------ LISTED RECORDS ------
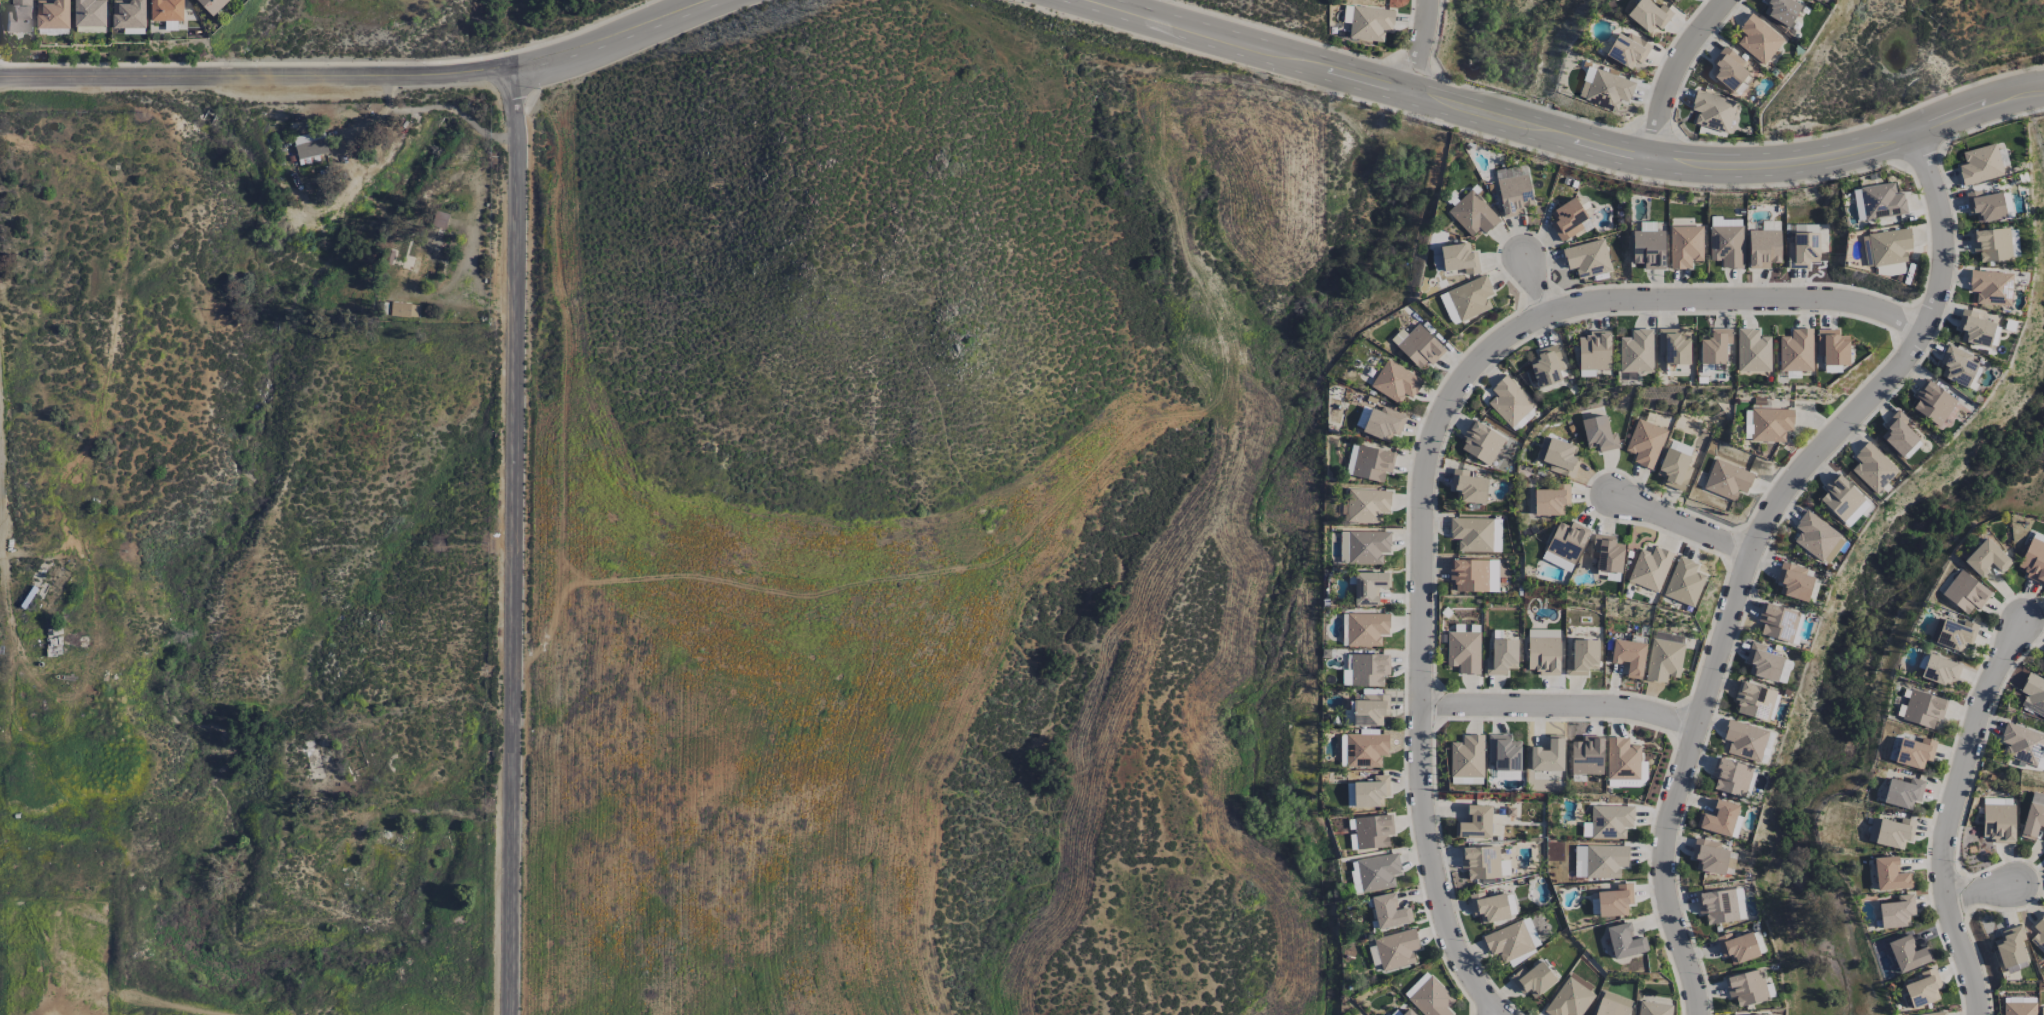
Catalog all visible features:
building: (1675, 0)
building: (213, 5)
building: (167, 10)
building: (1782, 10)
building: (91, 13)
building: (129, 13)
building: (53, 14)
building: (1649, 15)
building: (17, 16)
building: (1370, 23)
building: (1758, 38)
road: (1420, 48)
building: (1627, 49)
building: (1730, 71)
road: (1672, 74)
road: (359, 77)
building: (1605, 88)
road: (439, 106)
building: (1713, 111)
road: (363, 122)
road: (1558, 139)
building: (310, 144)
building: (1980, 164)
building: (1882, 201)
building: (2007, 204)
building: (1858, 205)
building: (1985, 206)
building: (1473, 214)
building: (1569, 220)
building: (1647, 226)
building: (1726, 241)
building: (2014, 243)
building: (1991, 244)
building: (1685, 246)
building: (1889, 246)
building: (1764, 248)
building: (1649, 249)
building: (1803, 249)
building: (1459, 258)
building: (1587, 258)
building: (1436, 259)
building: (1890, 269)
road: (1533, 287)
building: (1991, 287)
building: (1471, 297)
road: (453, 299)
building: (400, 308)
building: (1449, 308)
building: (1974, 328)
building: (1673, 346)
building: (1715, 346)
building: (1420, 347)
building: (1832, 347)
building: (1753, 350)
building: (1594, 351)
building: (1637, 351)
building: (1796, 351)
building: (1547, 366)
building: (1957, 366)
building: (1713, 367)
building: (1395, 382)
building: (1509, 401)
building: (1933, 402)
building: (1384, 423)
building: (1771, 424)
building: (1747, 426)
building: (1599, 433)
building: (1899, 435)
building: (1481, 442)
building: (1646, 443)
road: (1427, 456)
building: (1372, 463)
building: (1873, 467)
building: (1675, 468)
building: (1727, 479)
building: (1468, 487)
building: (1551, 500)
building: (1843, 500)
building: (1367, 505)
road: (1682, 526)
road: (1, 531)
building: (1472, 534)
building: (1496, 535)
building: (1817, 537)
road: (515, 541)
building: (1567, 541)
building: (1368, 546)
road: (1, 547)
building: (1343, 547)
road: (1752, 551)
building: (1608, 553)
building: (1986, 558)
building: (2033, 558)
building: (1650, 568)
building: (1469, 575)
building: (1493, 576)
building: (1794, 581)
building: (1684, 582)
building: (1369, 587)
building: (1965, 592)
building: (1778, 622)
building: (1366, 629)
building: (1952, 633)
building: (1464, 651)
building: (1543, 655)
building: (1629, 656)
building: (1502, 657)
building: (1582, 657)
building: (1664, 660)
building: (1763, 662)
building: (1369, 669)
building: (1940, 670)
building: (2033, 694)
building: (1754, 700)
road: (1558, 707)
building: (1371, 709)
building: (1923, 709)
building: (1745, 740)
building: (2021, 743)
building: (1366, 749)
building: (1504, 752)
building: (1914, 752)
building: (1548, 755)
building: (1587, 756)
building: (1467, 757)
building: (1622, 759)
building: (1731, 776)
building: (1371, 791)
building: (1903, 792)
building: (1349, 795)
road: (1950, 813)
building: (1718, 818)
building: (2033, 820)
building: (1610, 821)
building: (1475, 822)
building: (1999, 822)
building: (1370, 831)
building: (1891, 832)
building: (1711, 856)
building: (1605, 860)
building: (1580, 861)
building: (1481, 862)
building: (1378, 872)
building: (1890, 874)
road: (1983, 893)
building: (1614, 901)
building: (1721, 905)
building: (1489, 907)
building: (1390, 911)
building: (1897, 912)
building: (2039, 934)
building: (1512, 939)
building: (1625, 941)
building: (1738, 947)
building: (1396, 949)
building: (2011, 949)
building: (1907, 954)
building: (1533, 980)
building: (1416, 985)
building: (1747, 987)
building: (1922, 989)
building: (1432, 998)
building: (1571, 998)
building: (1612, 1005)
building: (1653, 1008)
building: (2019, 1008)
building: (2042, 1010)
building: (1403, 1012)
building: (1935, 1013)
building: (1765, 1014)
------
When you copy the data above, reproduce each line exactly and skip every image.

* **TASK OUTPUT**:
Catalog all visible features:
building: (1675, 0)
building: (213, 5)
building: (167, 10)
building: (1782, 10)
building: (91, 13)
building: (129, 13)
building: (53, 14)
building: (1649, 15)
building: (17, 16)
building: (1370, 23)
building: (1758, 38)
road: (1420, 48)
building: (1627, 49)
building: (1730, 71)
road: (1672, 74)
road: (359, 77)
building: (1605, 88)
road: (439, 106)
building: (1713, 111)
road: (363, 122)
road: (1558, 139)
building: (310, 144)
building: (1980, 164)
building: (1882, 201)
building: (2007, 204)
building: (1858, 205)
building: (1985, 206)
building: (1473, 214)
building: (1569, 220)
building: (1647, 226)
building: (1726, 241)
building: (2014, 243)
building: (1991, 244)
building: (1685, 246)
building: (1889, 246)
building: (1764, 248)
building: (1649, 249)
building: (1803, 249)
building: (1459, 258)
building: (1587, 258)
building: (1436, 259)
building: (1890, 269)
road: (1533, 287)
building: (1991, 287)
building: (1471, 297)
road: (453, 299)
building: (400, 308)
building: (1449, 308)
building: (1974, 328)
building: (1673, 346)
building: (1715, 346)
building: (1420, 347)
building: (1832, 347)
building: (1753, 350)
building: (1594, 351)
building: (1637, 351)
building: (1796, 351)
building: (1547, 366)
building: (1957, 366)
building: (1713, 367)
building: (1395, 382)
building: (1509, 401)
building: (1933, 402)
building: (1384, 423)
building: (1771, 424)
building: (1747, 426)
building: (1599, 433)
building: (1899, 435)
building: (1481, 442)
building: (1646, 443)
road: (1427, 456)
building: (1372, 463)
building: (1873, 467)
building: (1675, 468)
building: (1727, 479)
building: (1468, 487)
building: (1551, 500)
building: (1843, 500)
building: (1367, 505)
road: (1682, 526)
road: (1, 531)
building: (1472, 534)
building: (1496, 535)
building: (1817, 537)
road: (515, 541)
building: (1567, 541)
building: (1368, 546)
road: (1, 547)
building: (1343, 547)
road: (1752, 551)
building: (1608, 553)
building: (1986, 558)
building: (2033, 558)
building: (1650, 568)
building: (1469, 575)
building: (1493, 576)
building: (1794, 581)
building: (1684, 582)
building: (1369, 587)
building: (1965, 592)
building: (1778, 622)
building: (1366, 629)
building: (1952, 633)
building: (1464, 651)
building: (1543, 655)
building: (1629, 656)
building: (1502, 657)
building: (1582, 657)
building: (1664, 660)
building: (1763, 662)
building: (1369, 669)
building: (1940, 670)
building: (2033, 694)
building: (1754, 700)
road: (1558, 707)
building: (1371, 709)
building: (1923, 709)
building: (1745, 740)
building: (2021, 743)
building: (1366, 749)
building: (1504, 752)
building: (1914, 752)
building: (1548, 755)
building: (1587, 756)
building: (1467, 757)
building: (1622, 759)
building: (1731, 776)
building: (1371, 791)
building: (1903, 792)
building: (1349, 795)
road: (1950, 813)
building: (1718, 818)
building: (2033, 820)
building: (1610, 821)
building: (1475, 822)
building: (1999, 822)
building: (1370, 831)
building: (1891, 832)
building: (1711, 856)
building: (1605, 860)
building: (1580, 861)
building: (1481, 862)
building: (1378, 872)
building: (1890, 874)
road: (1983, 893)
building: (1614, 901)
building: (1721, 905)
building: (1489, 907)
building: (1390, 911)
building: (1897, 912)
building: (2039, 934)
building: (1512, 939)
building: (1625, 941)
building: (1738, 947)
building: (1396, 949)
building: (2011, 949)
building: (1907, 954)
building: (1533, 980)
building: (1416, 985)
building: (1747, 987)
building: (1922, 989)
building: (1432, 998)
building: (1571, 998)
building: (1612, 1005)
building: (1653, 1008)
building: (2019, 1008)
building: (2042, 1010)
building: (1403, 1012)
building: (1935, 1013)
building: (1765, 1014)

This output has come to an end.